What you have to do:
Repeat exactly, and only, the lines of the entries below from the one with "purple arrow: (55, 72)" through the one with "cyan trapezoid: (151, 173)", both ends included.

Input material:
________________
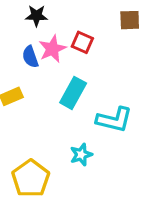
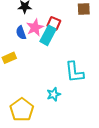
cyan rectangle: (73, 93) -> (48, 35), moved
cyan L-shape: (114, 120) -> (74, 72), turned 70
________________
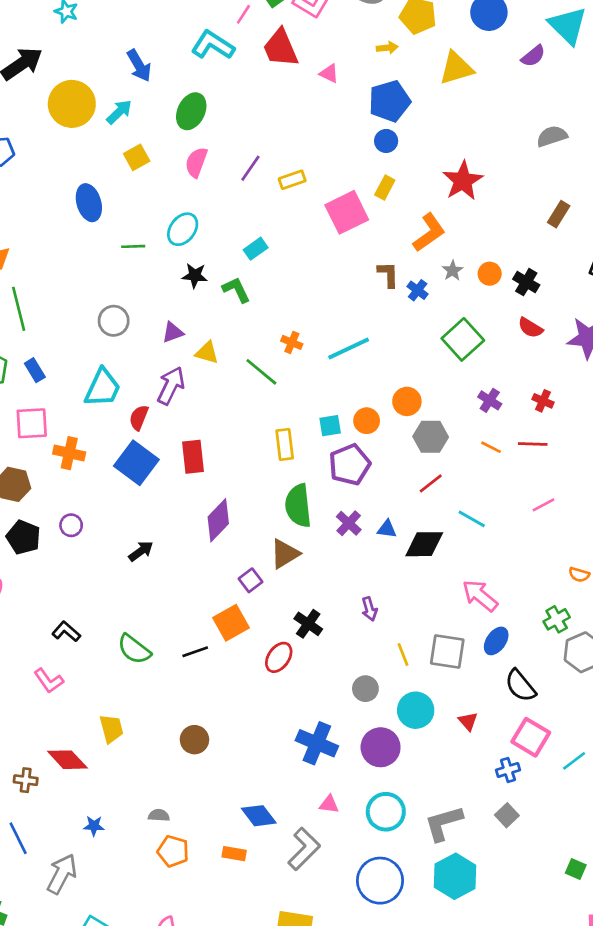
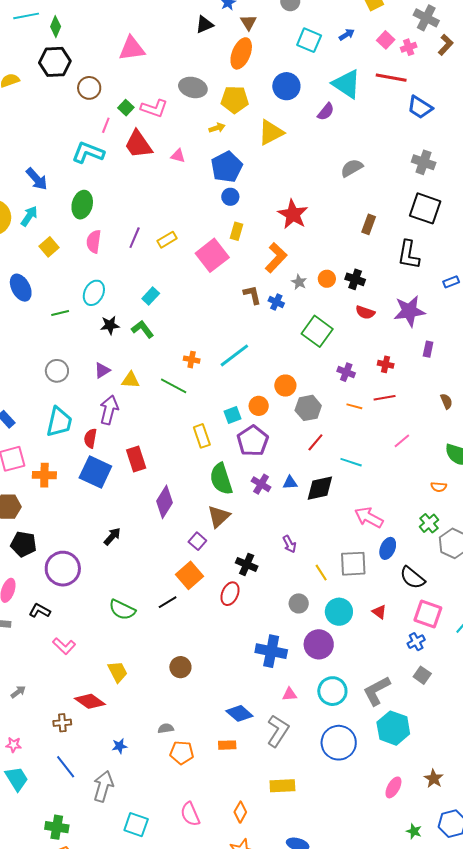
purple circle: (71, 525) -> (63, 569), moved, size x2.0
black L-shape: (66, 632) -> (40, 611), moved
________________
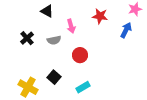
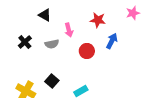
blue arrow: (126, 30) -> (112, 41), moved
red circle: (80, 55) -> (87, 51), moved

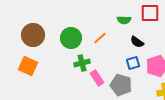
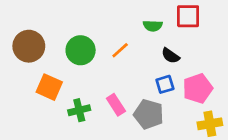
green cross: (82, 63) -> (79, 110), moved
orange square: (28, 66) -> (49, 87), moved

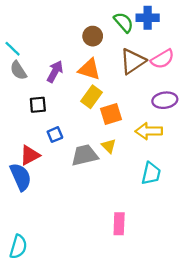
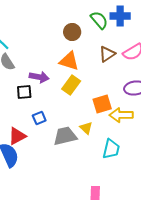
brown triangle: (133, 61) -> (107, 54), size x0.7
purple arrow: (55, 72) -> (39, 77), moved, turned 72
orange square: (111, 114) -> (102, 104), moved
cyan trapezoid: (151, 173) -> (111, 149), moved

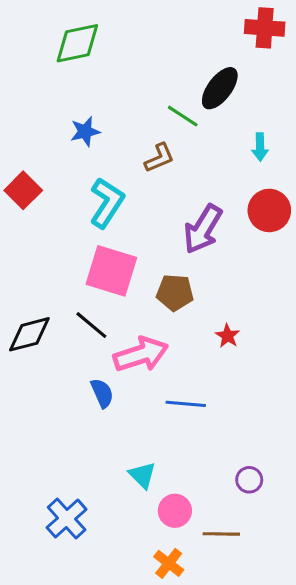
________________
Answer to the problem:
purple arrow: (55, 72) -> (39, 77), moved, turned 72
orange square: (111, 114) -> (102, 104), moved
cyan trapezoid: (151, 173) -> (111, 149), moved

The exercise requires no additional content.